> [The data]

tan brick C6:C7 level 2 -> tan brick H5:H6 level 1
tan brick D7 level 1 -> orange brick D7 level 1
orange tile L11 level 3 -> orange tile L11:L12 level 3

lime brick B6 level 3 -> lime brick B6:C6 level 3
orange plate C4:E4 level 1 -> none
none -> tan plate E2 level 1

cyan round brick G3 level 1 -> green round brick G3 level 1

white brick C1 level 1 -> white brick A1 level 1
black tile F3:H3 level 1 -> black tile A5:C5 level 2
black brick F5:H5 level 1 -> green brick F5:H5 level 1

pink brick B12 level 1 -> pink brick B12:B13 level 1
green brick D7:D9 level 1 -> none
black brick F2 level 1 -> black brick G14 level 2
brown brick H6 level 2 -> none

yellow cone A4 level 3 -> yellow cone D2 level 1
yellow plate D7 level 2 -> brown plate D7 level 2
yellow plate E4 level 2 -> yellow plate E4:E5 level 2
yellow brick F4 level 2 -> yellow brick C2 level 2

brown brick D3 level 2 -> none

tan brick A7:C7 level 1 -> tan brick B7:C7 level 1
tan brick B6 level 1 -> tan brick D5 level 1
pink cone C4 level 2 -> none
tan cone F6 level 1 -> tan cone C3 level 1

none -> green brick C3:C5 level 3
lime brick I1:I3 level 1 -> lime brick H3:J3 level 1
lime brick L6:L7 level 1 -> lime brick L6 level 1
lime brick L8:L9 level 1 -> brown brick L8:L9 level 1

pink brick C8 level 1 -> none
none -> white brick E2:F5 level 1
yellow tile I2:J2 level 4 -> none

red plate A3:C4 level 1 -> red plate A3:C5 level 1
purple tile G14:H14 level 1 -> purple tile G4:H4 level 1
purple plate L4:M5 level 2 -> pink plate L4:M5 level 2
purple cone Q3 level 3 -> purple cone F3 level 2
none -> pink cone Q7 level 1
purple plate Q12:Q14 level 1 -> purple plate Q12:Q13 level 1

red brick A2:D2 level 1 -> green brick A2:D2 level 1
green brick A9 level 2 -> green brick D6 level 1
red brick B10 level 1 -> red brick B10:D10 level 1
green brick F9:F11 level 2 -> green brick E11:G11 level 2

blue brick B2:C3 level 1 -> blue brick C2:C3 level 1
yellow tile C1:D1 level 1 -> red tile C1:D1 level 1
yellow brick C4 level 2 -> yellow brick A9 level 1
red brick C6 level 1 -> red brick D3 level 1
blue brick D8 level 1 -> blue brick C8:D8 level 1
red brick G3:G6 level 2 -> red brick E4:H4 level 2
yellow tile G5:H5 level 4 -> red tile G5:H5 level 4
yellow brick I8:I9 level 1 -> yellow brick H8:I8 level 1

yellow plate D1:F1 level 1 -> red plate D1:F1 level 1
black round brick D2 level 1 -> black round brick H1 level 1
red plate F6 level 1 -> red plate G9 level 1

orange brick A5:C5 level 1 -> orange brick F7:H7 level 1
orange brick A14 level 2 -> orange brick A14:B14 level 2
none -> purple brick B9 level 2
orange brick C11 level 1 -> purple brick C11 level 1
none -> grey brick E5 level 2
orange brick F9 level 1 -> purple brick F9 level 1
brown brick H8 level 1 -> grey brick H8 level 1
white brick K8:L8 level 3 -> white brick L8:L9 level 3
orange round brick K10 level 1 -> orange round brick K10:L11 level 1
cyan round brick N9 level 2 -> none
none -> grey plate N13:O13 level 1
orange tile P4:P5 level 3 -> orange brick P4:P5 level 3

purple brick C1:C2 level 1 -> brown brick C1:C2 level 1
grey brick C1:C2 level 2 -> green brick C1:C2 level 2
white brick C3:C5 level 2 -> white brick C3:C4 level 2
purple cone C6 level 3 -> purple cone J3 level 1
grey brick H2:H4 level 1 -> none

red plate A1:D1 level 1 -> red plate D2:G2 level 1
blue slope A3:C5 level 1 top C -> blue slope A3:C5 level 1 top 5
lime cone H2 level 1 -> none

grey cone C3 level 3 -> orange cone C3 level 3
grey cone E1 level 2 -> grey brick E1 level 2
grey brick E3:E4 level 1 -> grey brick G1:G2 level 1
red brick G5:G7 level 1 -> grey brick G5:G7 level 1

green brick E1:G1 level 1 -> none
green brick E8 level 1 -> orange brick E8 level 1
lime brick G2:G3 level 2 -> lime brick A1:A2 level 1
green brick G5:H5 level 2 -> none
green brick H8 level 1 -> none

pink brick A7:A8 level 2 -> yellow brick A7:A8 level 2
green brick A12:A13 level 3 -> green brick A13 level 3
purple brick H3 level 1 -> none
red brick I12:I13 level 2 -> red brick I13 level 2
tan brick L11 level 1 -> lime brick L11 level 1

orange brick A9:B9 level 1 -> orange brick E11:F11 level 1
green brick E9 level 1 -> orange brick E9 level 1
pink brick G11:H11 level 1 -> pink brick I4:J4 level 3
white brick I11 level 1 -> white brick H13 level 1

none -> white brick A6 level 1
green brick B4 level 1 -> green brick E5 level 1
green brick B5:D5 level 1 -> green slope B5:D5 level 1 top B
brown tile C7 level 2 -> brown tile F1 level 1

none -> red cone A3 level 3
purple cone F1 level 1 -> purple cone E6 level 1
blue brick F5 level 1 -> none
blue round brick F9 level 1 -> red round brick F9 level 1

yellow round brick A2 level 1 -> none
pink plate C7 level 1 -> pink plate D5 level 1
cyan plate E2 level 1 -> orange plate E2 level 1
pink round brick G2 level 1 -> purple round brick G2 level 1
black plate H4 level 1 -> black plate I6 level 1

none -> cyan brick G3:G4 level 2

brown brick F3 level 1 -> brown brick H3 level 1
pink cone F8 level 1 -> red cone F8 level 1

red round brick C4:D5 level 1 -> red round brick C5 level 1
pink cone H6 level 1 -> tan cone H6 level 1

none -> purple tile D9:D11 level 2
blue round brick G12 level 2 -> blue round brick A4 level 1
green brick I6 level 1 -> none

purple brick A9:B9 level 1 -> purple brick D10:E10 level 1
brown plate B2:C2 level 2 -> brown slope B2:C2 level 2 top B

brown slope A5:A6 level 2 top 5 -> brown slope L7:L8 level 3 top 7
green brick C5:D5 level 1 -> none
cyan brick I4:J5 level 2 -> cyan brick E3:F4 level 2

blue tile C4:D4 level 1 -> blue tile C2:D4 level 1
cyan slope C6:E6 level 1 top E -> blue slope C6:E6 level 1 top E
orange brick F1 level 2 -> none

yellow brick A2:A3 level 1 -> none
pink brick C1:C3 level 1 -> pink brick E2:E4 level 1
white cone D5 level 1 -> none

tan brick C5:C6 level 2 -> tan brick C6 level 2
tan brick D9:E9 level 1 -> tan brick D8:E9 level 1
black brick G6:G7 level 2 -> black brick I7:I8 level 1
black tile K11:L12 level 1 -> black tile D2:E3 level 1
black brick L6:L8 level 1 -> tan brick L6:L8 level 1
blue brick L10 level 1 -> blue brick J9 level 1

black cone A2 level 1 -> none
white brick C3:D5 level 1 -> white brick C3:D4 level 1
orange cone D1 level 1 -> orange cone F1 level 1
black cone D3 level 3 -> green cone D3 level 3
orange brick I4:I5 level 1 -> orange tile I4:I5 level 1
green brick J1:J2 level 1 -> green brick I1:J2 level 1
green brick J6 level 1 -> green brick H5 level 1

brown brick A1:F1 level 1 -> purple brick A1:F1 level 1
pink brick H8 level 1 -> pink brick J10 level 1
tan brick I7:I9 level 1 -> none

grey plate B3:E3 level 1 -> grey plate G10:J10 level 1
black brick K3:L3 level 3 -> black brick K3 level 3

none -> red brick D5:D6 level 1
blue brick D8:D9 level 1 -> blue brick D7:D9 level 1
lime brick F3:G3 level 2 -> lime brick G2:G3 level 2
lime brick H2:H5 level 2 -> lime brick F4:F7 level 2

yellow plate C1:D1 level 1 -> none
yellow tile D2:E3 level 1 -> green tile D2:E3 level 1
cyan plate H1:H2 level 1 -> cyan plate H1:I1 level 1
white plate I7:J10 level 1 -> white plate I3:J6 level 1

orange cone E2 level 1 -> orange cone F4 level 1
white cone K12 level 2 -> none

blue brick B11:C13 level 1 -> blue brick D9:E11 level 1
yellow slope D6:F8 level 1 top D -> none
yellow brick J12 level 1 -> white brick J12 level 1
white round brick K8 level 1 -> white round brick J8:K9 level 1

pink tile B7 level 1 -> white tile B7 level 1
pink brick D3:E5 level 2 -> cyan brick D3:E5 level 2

> [Assignment]
Reply with one number, the count of lines in the data that contain "grey".

> [Response below]
10